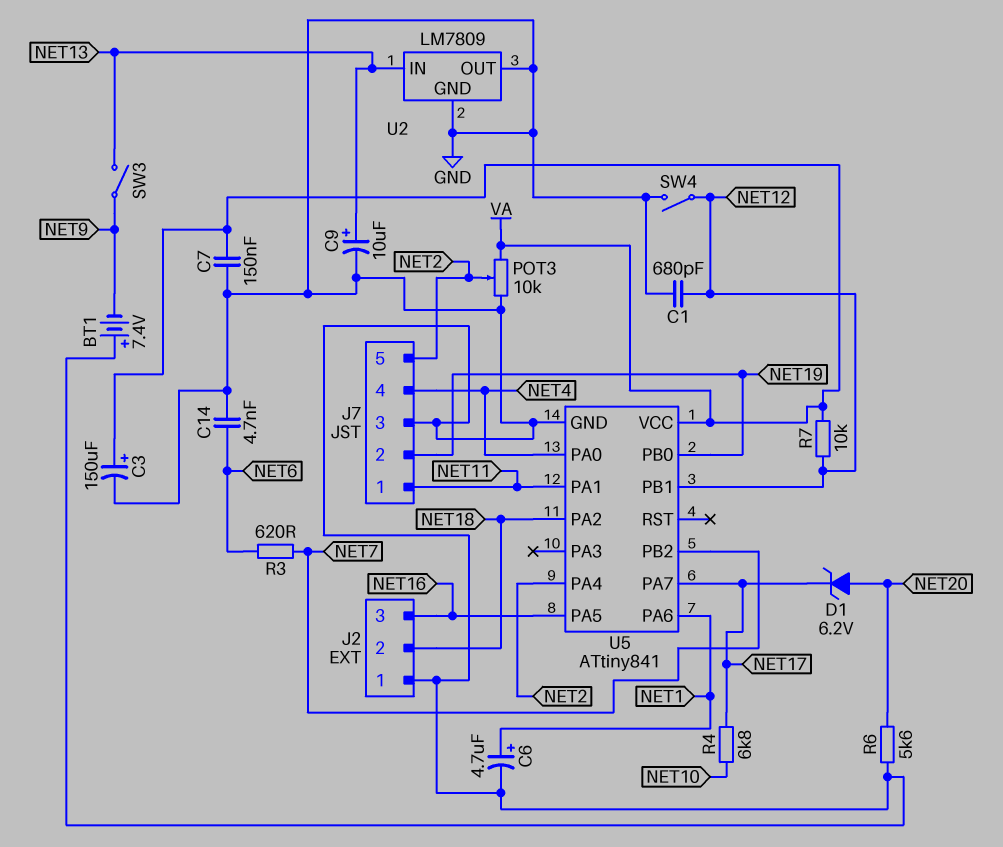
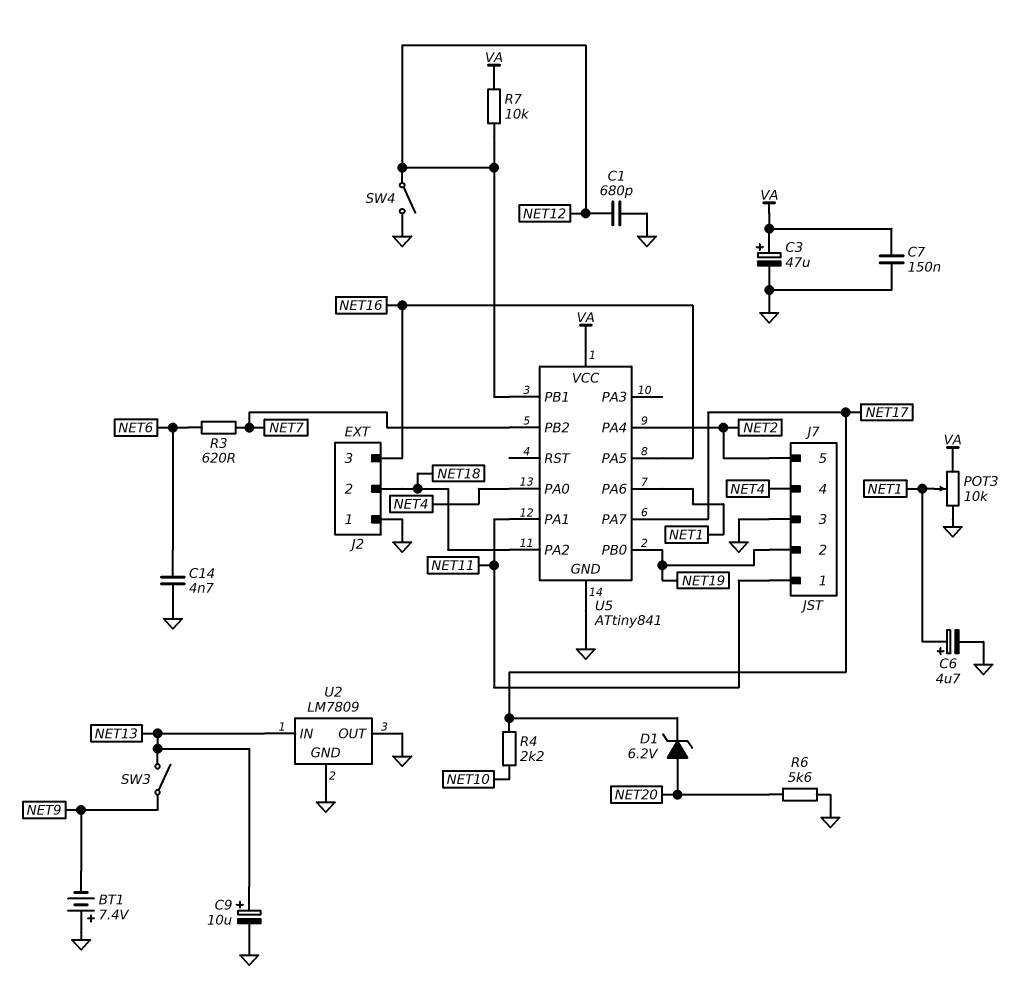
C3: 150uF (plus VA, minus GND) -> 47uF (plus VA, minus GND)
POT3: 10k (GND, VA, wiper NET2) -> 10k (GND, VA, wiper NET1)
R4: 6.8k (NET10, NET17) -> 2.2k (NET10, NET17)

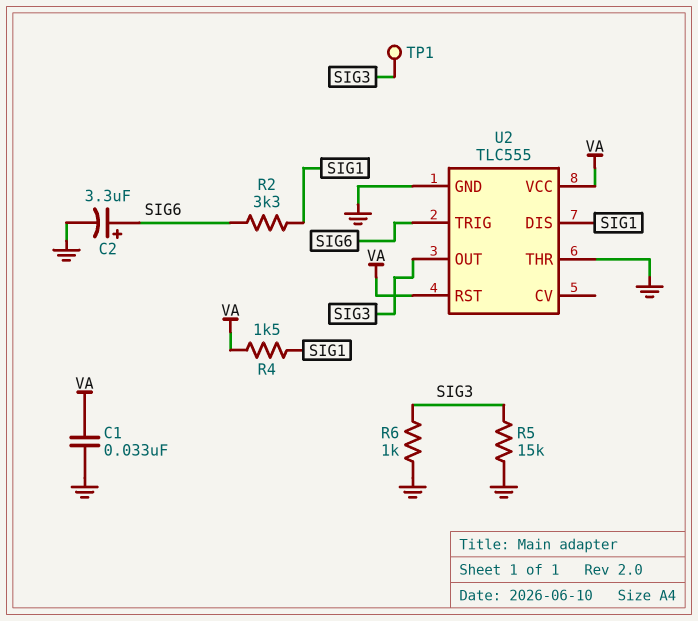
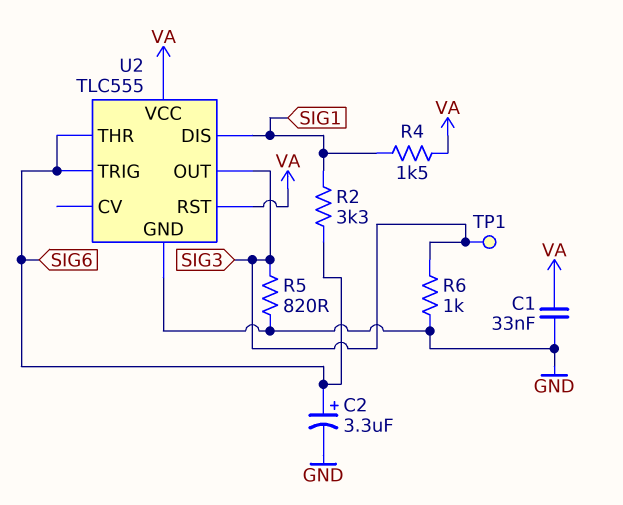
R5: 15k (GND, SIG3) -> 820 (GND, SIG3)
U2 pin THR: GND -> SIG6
##########
# [What you will do]
With the pictures left out, return each entry exactly as written.

# [Exercise answer]
C3: 150uF (plus VA, minus GND) -> 47uF (plus VA, minus GND)
POT3: 10k (GND, VA, wiper NET2) -> 10k (GND, VA, wiper NET1)
R4: 6.8k (NET10, NET17) -> 2.2k (NET10, NET17)

R5: 15k (GND, SIG3) -> 820 (GND, SIG3)
U2 pin THR: GND -> SIG6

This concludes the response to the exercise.